Records from a collection:
-*-*-
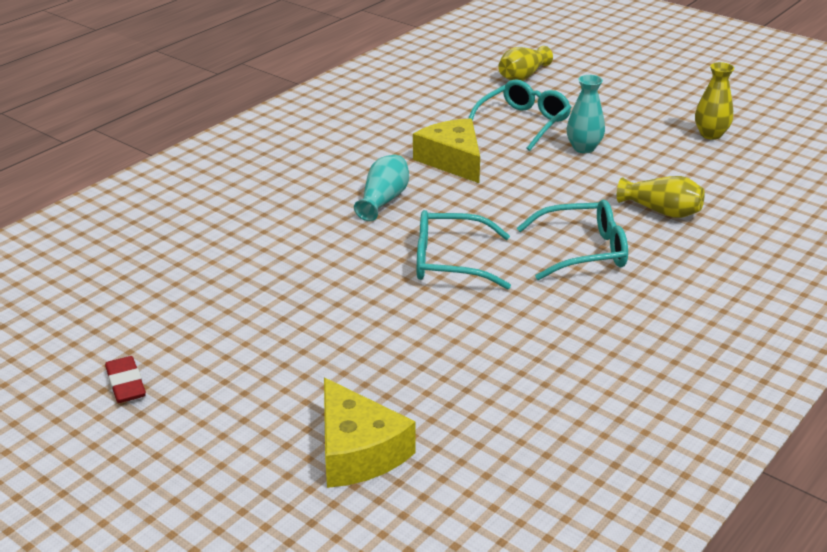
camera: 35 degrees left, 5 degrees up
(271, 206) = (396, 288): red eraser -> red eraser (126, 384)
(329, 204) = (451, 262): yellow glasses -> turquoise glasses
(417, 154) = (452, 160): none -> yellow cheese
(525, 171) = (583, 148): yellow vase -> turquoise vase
-*-*-
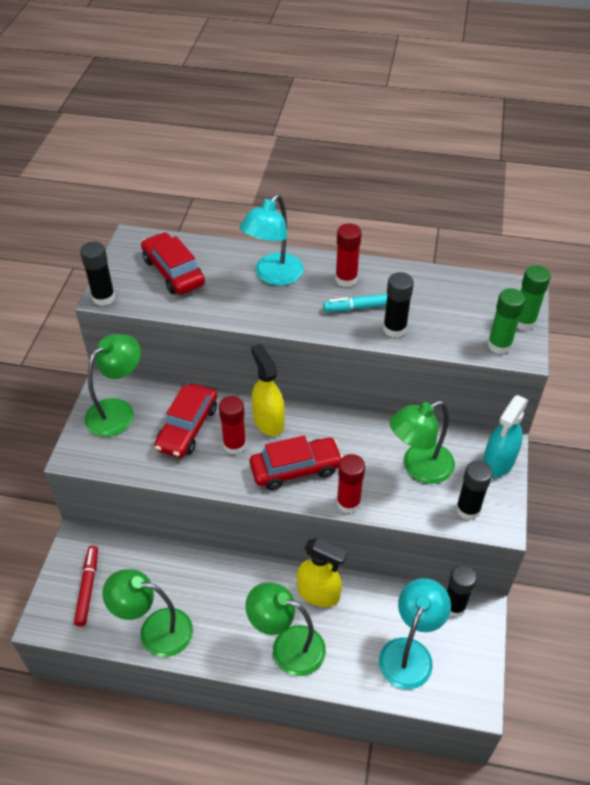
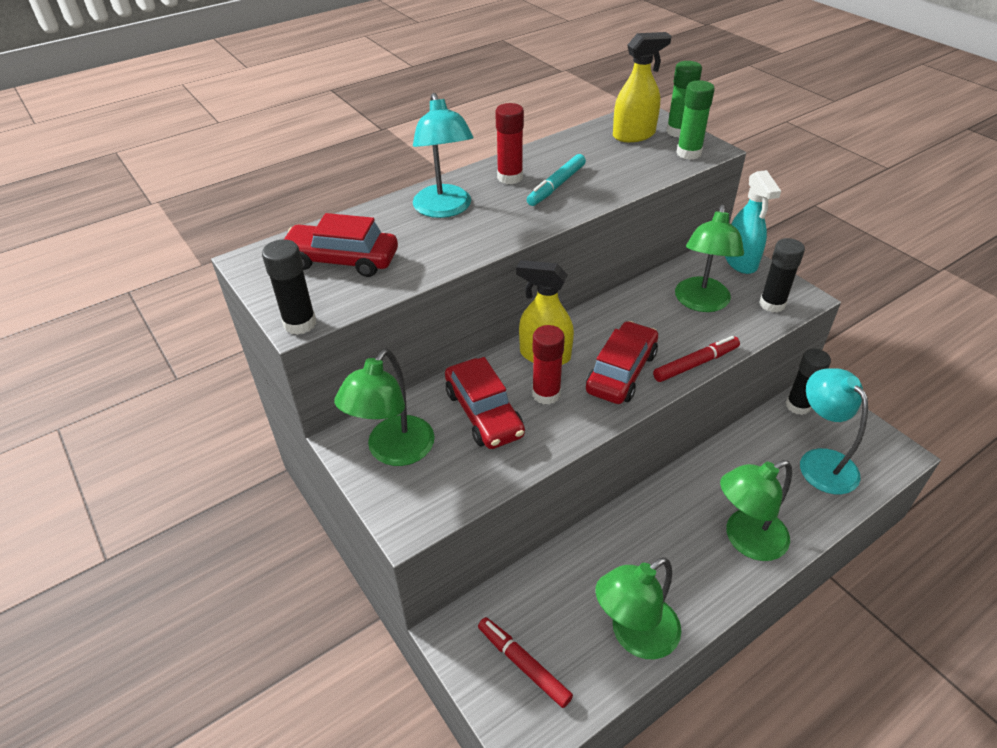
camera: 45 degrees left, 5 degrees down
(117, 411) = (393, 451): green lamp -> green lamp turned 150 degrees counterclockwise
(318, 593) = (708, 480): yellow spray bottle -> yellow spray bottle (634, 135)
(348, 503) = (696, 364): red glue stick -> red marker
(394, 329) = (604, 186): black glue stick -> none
-*-*-
▶ Task details
Print, from the entries above, the line with "camera: 35 degrees left, 5 degrees up", the line with "(525, 171) = (583, 148): yellow" and all lines between them, exactly and with nothing else.

▶ Exercise result
camera: 35 degrees left, 5 degrees up
(271, 206) = (396, 288): red eraser -> red eraser (126, 384)
(329, 204) = (451, 262): yellow glasses -> turquoise glasses
(417, 154) = (452, 160): none -> yellow cheese
(525, 171) = (583, 148): yellow vase -> turquoise vase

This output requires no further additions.